Record extracts
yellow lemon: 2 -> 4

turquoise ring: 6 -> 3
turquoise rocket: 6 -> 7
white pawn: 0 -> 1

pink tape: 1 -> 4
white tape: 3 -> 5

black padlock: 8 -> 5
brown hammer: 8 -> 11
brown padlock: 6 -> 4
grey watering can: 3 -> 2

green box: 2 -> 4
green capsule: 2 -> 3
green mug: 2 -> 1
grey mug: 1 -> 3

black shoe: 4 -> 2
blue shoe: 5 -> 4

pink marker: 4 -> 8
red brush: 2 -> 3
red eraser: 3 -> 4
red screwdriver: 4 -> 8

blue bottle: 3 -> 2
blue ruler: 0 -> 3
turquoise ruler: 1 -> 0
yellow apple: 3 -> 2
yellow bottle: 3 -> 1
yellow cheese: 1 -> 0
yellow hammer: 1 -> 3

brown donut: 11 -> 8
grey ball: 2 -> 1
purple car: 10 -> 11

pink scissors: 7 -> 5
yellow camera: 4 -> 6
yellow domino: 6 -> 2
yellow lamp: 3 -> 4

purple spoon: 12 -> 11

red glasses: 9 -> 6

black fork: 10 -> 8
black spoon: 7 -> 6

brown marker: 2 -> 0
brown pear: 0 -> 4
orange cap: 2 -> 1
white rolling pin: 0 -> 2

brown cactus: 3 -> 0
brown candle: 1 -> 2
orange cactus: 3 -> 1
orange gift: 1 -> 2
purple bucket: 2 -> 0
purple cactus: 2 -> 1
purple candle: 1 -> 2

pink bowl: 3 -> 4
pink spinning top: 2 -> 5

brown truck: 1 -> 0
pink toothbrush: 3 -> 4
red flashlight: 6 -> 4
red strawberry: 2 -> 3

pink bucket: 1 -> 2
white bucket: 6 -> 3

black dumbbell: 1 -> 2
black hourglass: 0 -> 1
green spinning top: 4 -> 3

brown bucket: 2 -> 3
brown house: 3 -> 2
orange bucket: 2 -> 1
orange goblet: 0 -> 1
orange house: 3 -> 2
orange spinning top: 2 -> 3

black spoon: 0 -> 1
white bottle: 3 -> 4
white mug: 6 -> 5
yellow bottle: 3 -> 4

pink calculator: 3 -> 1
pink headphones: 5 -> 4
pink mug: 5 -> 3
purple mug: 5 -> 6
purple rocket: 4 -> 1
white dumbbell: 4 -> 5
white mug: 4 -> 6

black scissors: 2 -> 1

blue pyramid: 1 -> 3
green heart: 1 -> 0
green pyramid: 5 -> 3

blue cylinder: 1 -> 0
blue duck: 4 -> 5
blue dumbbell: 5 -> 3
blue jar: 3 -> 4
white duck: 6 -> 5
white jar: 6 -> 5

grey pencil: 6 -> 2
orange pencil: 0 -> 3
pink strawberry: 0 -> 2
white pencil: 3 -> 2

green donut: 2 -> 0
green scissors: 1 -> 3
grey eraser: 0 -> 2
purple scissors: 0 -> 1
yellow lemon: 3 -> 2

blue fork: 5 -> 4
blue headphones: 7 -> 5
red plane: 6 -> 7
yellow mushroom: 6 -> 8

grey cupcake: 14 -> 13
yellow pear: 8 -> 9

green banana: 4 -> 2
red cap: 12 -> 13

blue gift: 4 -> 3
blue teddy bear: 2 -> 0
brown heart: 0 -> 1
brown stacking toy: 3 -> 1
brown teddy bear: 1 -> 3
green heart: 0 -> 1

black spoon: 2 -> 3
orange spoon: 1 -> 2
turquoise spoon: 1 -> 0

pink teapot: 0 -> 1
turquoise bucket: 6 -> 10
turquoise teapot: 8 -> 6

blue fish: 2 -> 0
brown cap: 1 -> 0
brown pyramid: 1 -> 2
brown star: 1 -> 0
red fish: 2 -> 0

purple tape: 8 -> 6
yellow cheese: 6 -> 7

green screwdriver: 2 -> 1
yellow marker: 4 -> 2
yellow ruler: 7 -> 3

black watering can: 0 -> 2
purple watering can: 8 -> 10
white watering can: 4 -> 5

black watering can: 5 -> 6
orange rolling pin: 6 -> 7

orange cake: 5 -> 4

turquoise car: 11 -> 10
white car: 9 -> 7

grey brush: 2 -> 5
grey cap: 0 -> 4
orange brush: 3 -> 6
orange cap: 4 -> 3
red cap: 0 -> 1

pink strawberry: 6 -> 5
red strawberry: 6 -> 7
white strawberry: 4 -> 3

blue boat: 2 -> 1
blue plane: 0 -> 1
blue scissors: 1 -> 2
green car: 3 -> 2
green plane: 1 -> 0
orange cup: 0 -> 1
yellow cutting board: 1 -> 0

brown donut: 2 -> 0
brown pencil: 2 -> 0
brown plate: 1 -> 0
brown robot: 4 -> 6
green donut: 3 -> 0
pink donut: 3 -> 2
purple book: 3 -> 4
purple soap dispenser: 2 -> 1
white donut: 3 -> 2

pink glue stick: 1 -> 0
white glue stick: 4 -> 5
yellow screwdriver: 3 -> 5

Exercise brief
Here the output must be the lines above from the line with "orange cap: 4 -> 3" to the line with "purple soap dispenser: 2 -> 1", both included, duplicated word for word and nothing else.

Output
orange cap: 4 -> 3
red cap: 0 -> 1

pink strawberry: 6 -> 5
red strawberry: 6 -> 7
white strawberry: 4 -> 3

blue boat: 2 -> 1
blue plane: 0 -> 1
blue scissors: 1 -> 2
green car: 3 -> 2
green plane: 1 -> 0
orange cup: 0 -> 1
yellow cutting board: 1 -> 0

brown donut: 2 -> 0
brown pencil: 2 -> 0
brown plate: 1 -> 0
brown robot: 4 -> 6
green donut: 3 -> 0
pink donut: 3 -> 2
purple book: 3 -> 4
purple soap dispenser: 2 -> 1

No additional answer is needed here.